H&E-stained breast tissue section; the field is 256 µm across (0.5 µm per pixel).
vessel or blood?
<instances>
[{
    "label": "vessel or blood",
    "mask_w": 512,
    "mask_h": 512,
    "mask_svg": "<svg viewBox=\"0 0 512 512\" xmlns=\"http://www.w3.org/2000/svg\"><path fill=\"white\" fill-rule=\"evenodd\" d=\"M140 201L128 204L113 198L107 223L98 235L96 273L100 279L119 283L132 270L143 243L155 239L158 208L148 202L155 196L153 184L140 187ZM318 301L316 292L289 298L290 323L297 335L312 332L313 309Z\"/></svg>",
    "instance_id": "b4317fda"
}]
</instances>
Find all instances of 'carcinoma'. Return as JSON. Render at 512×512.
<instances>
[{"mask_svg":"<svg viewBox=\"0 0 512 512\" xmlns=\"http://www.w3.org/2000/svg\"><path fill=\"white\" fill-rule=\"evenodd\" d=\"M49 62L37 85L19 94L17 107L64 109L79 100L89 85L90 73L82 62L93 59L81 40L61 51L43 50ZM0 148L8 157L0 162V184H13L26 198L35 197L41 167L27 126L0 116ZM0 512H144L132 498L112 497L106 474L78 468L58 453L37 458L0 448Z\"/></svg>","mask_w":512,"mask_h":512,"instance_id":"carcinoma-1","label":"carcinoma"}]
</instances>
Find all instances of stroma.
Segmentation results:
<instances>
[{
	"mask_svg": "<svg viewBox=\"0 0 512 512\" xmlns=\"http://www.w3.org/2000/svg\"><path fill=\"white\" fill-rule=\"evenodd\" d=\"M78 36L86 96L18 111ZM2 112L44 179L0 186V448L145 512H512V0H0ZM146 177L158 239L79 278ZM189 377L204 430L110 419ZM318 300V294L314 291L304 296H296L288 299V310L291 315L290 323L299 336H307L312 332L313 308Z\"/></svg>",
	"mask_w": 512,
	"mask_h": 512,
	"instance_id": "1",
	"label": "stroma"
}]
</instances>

# # # #

▶ **Aim of the exercise**:
Each of the records should be retyped exactly.

▶ **Exercise output**:
H&E-stained breast tissue section; the field is 256 µm across (0.5 µm per pixel).
vessel or blood?
<instances>
[{
    "label": "vessel or blood",
    "mask_w": 512,
    "mask_h": 512,
    "mask_svg": "<svg viewBox=\"0 0 512 512\" xmlns=\"http://www.w3.org/2000/svg\"><path fill=\"white\" fill-rule=\"evenodd\" d=\"M140 201L128 204L113 198L107 223L98 235L96 273L100 279L119 283L132 270L143 243L155 239L158 208L148 202L155 196L153 184L140 187ZM318 301L316 292L289 298L290 323L297 335L312 332L313 309Z\"/></svg>",
    "instance_id": "b4317fda"
}]
</instances>
Find all instances of 'carcinoma'. Return as JSON. Render at 512×512.
<instances>
[{"mask_svg":"<svg viewBox=\"0 0 512 512\" xmlns=\"http://www.w3.org/2000/svg\"><path fill=\"white\" fill-rule=\"evenodd\" d=\"M49 62L37 85L19 94L17 107L64 109L79 100L89 85L90 73L82 62L93 59L81 40L61 51L43 50ZM0 148L8 157L0 162V184H13L26 198L35 197L41 167L27 126L0 116ZM0 512H144L132 498L112 497L106 474L78 468L58 453L37 458L0 448Z\"/></svg>","mask_w":512,"mask_h":512,"instance_id":"carcinoma-1","label":"carcinoma"}]
</instances>
Find all instances of stroma.
Segmentation results:
<instances>
[{
	"mask_svg": "<svg viewBox=\"0 0 512 512\" xmlns=\"http://www.w3.org/2000/svg\"><path fill=\"white\" fill-rule=\"evenodd\" d=\"M78 36L86 96L18 111ZM2 112L44 179L0 186V448L145 512H512V0H0ZM146 177L158 239L79 278ZM189 377L204 430L110 419ZM318 300V294L314 291L304 296H296L288 299V310L291 315L290 323L299 336H307L312 332L313 308Z\"/></svg>",
	"mask_w": 512,
	"mask_h": 512,
	"instance_id": "1",
	"label": "stroma"
}]
</instances>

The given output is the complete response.